Task to complete:
Restate word for word only the lines running from the one with "now: BrownPot" to the end of the data, both ends included. Omit any pictures.

※ ※ ※

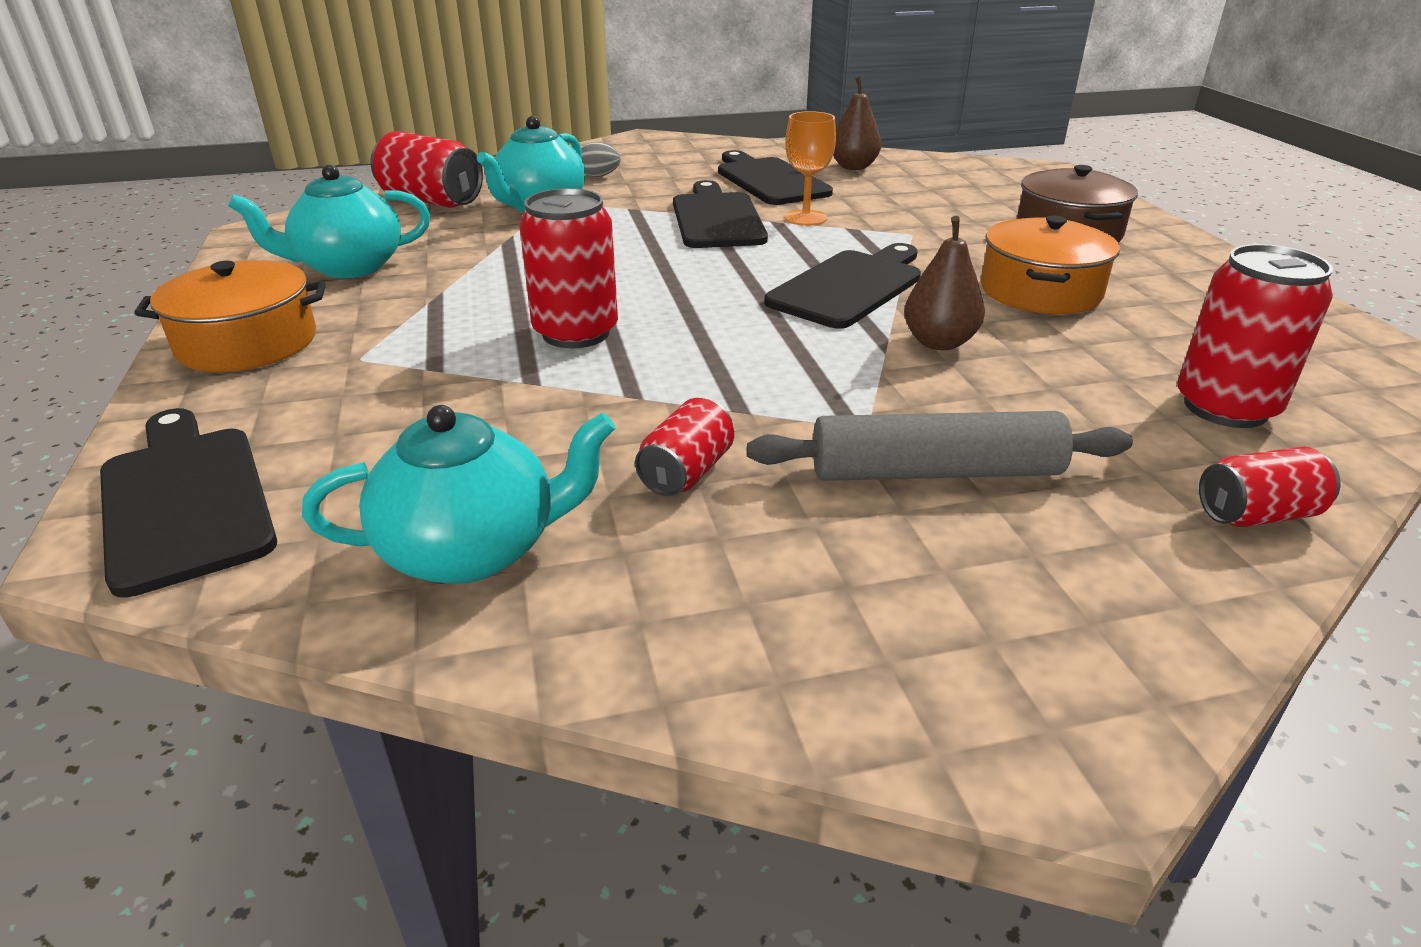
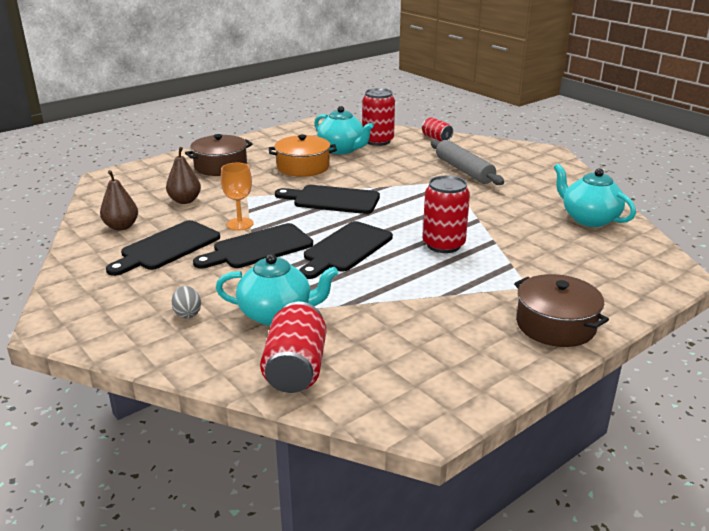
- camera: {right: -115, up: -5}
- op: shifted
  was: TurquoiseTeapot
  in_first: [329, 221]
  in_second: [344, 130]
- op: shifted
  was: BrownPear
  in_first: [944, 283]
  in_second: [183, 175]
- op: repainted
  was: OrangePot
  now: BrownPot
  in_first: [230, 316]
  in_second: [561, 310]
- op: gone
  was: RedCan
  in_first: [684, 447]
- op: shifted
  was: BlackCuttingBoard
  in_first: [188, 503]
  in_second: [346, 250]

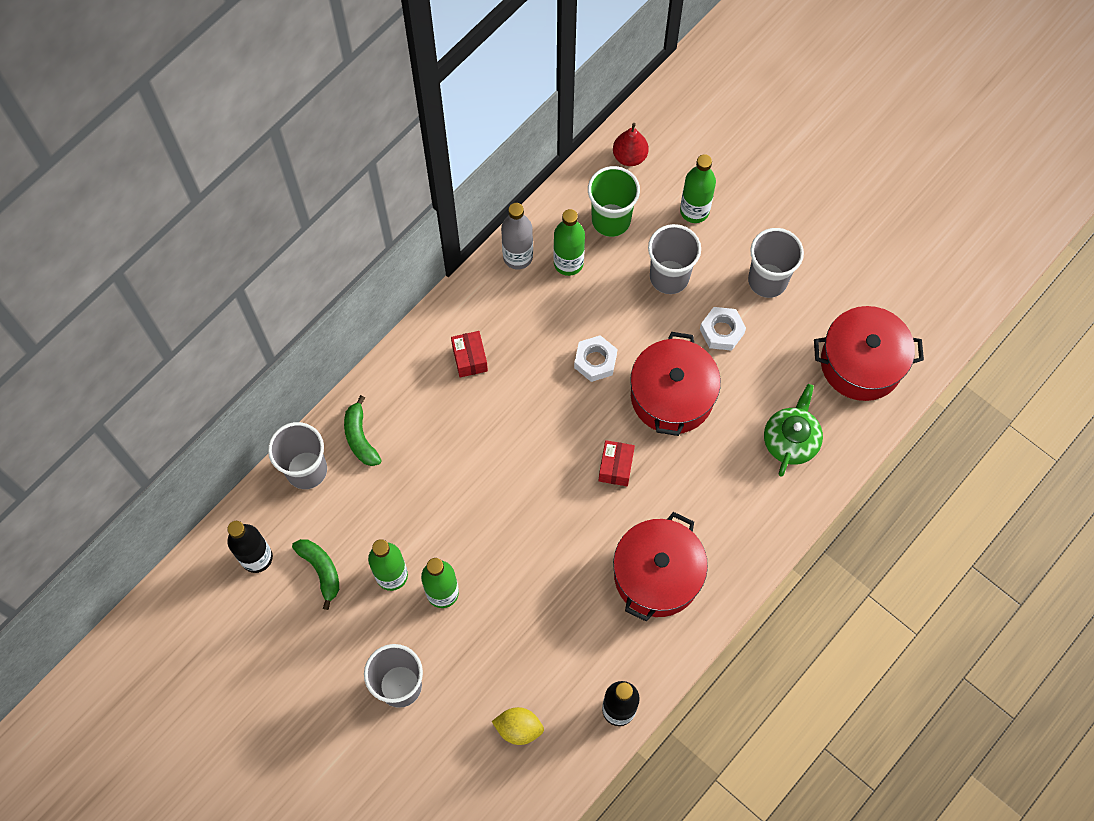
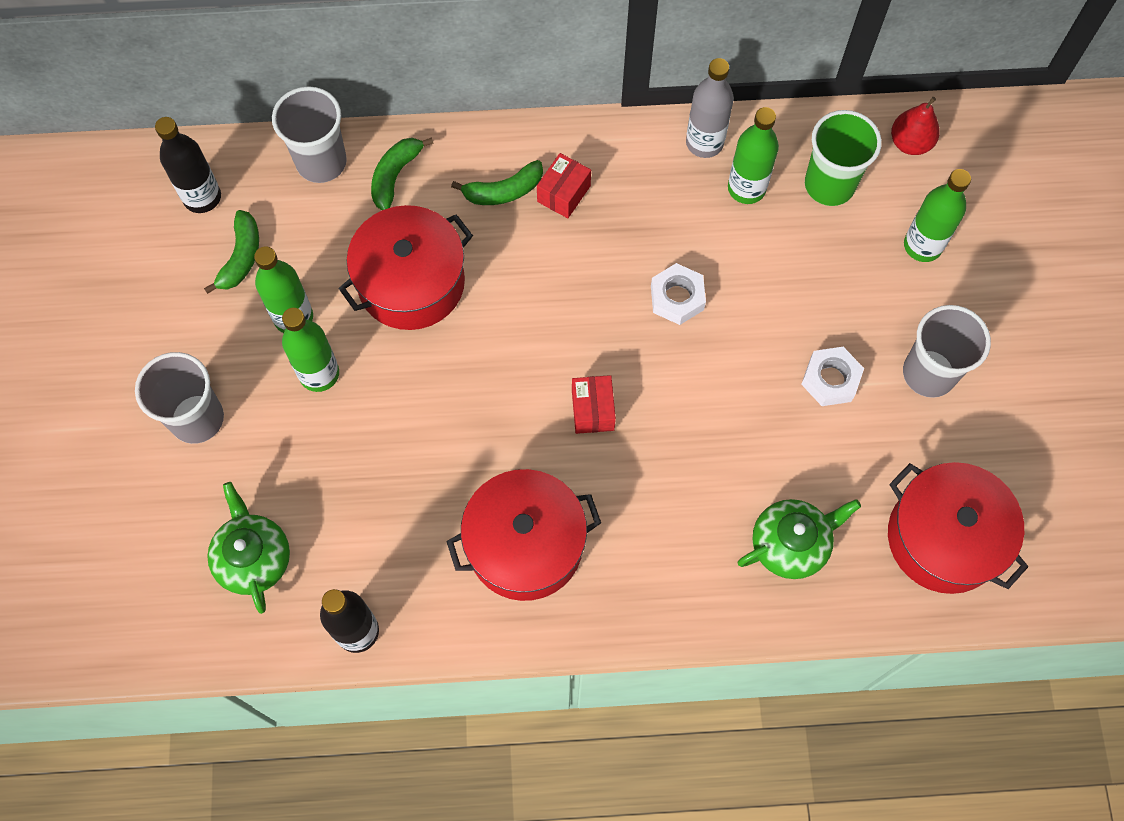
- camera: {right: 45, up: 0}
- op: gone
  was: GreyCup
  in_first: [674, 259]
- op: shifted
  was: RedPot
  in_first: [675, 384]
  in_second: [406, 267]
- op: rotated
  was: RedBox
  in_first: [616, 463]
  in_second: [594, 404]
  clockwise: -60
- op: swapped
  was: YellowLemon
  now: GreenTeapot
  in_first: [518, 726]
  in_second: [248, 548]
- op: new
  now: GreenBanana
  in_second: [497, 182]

※ ※ ※

Task response:
  now: BrownPot
  in_first: [230, 316]
  in_second: [561, 310]
- op: gone
  was: RedCan
  in_first: [684, 447]
- op: shifted
  was: BlackCuttingBoard
  in_first: [188, 503]
  in_second: [346, 250]

- camera: {right: 45, up: 0}
- op: gone
  was: GreyCup
  in_first: [674, 259]
- op: shifted
  was: RedPot
  in_first: [675, 384]
  in_second: [406, 267]
- op: rotated
  was: RedBox
  in_first: [616, 463]
  in_second: [594, 404]
  clockwise: -60
- op: swapped
  was: YellowLemon
  now: GreenTeapot
  in_first: [518, 726]
  in_second: [248, 548]
- op: new
  now: GreenBanana
  in_second: [497, 182]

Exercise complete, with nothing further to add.